▶ _Records for processing_
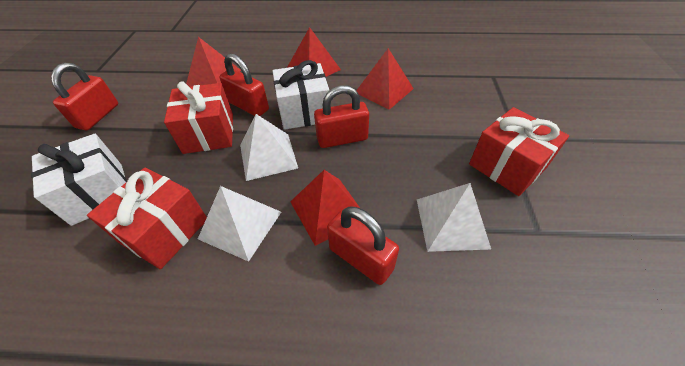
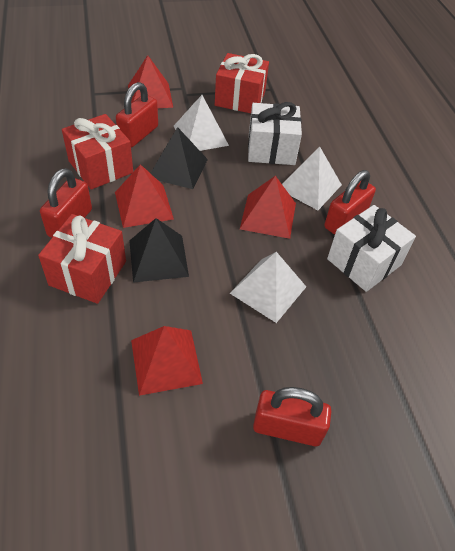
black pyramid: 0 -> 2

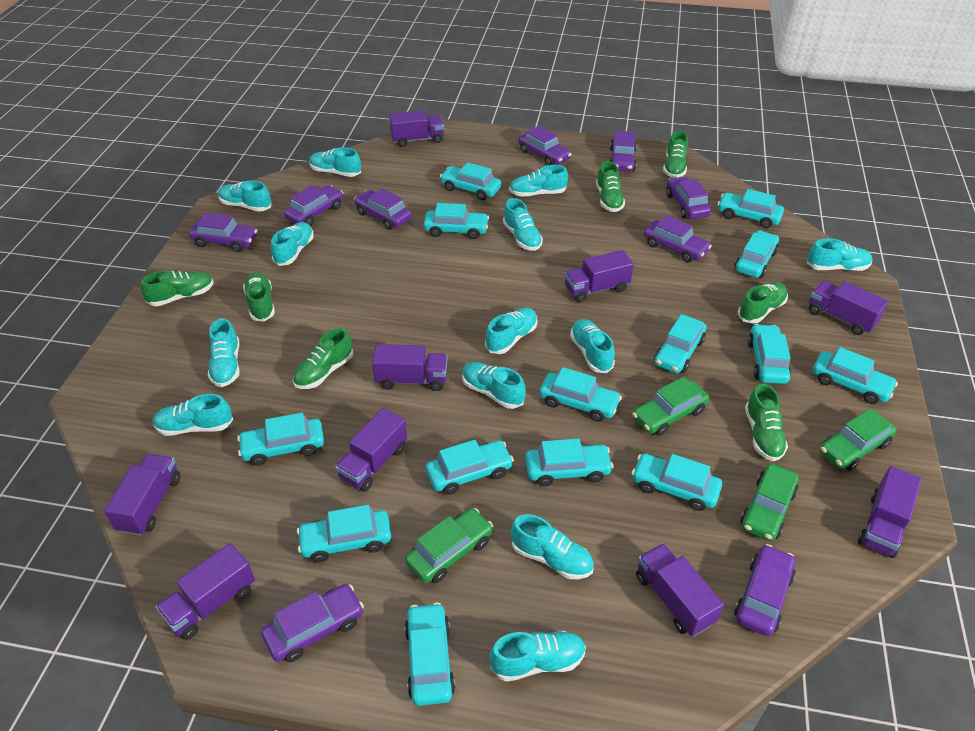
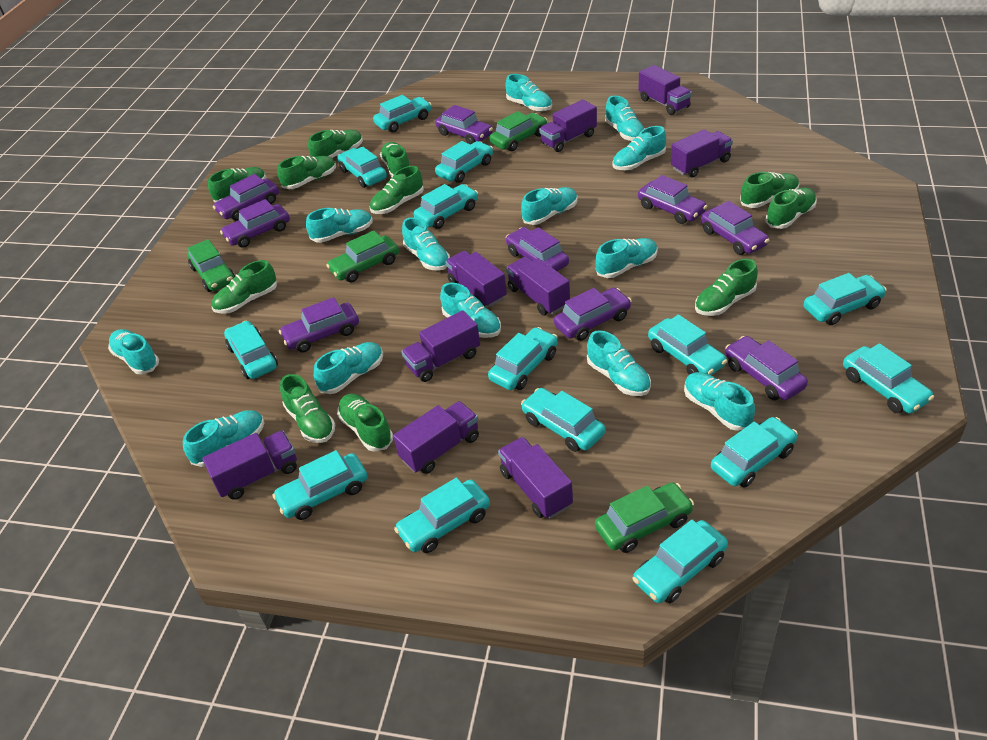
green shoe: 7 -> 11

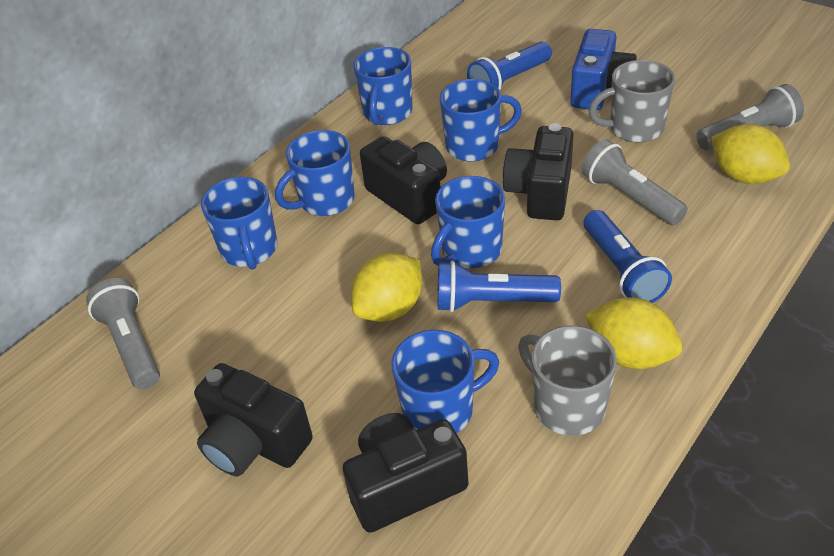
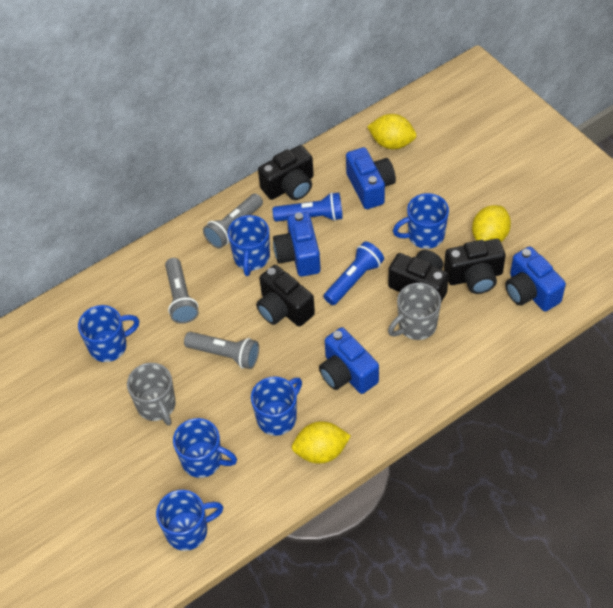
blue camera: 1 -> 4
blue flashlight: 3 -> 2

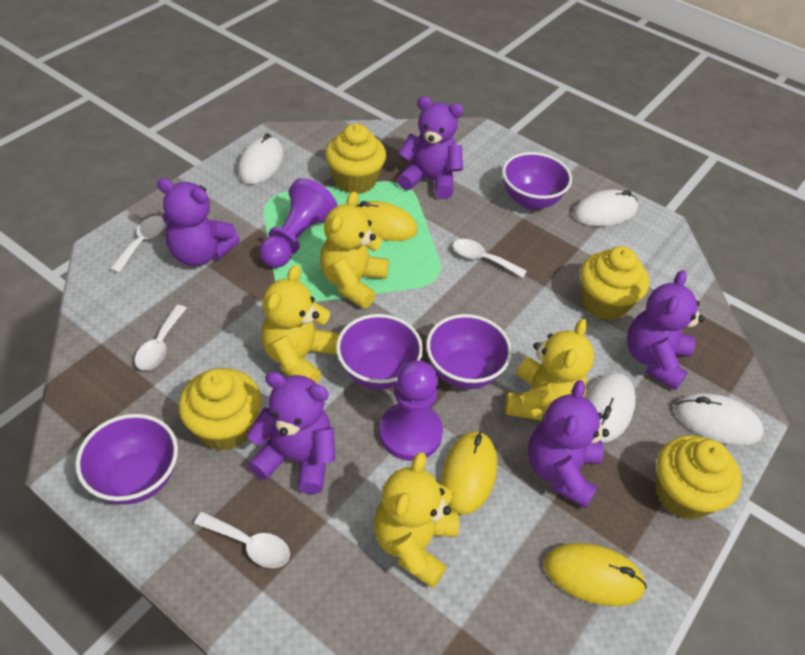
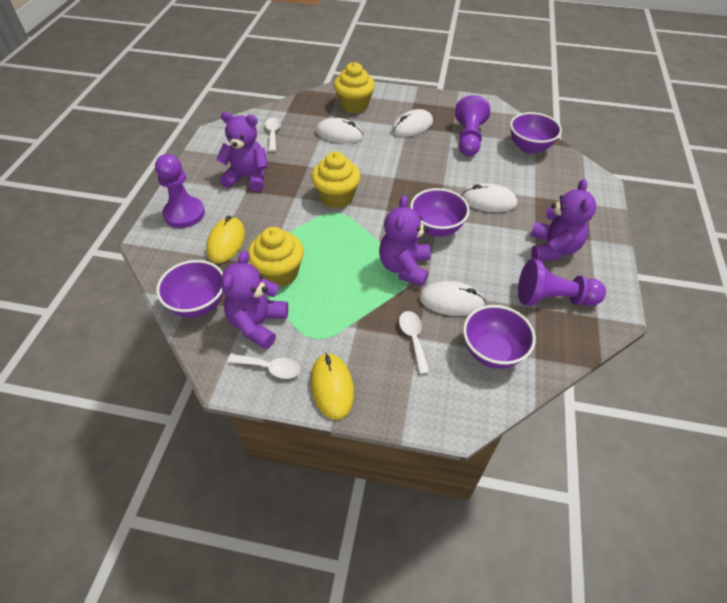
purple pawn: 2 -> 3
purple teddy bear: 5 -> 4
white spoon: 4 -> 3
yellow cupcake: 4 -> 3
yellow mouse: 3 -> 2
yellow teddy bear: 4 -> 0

▶ _What the exercise asks_
Your task is to reproduce every record exactly while omitting the pictures.

▶ _Result of this task_
black pyramid: 0 -> 2

green shoe: 7 -> 11

blue camera: 1 -> 4
blue flashlight: 3 -> 2

purple pawn: 2 -> 3
purple teddy bear: 5 -> 4
white spoon: 4 -> 3
yellow cupcake: 4 -> 3
yellow mouse: 3 -> 2
yellow teddy bear: 4 -> 0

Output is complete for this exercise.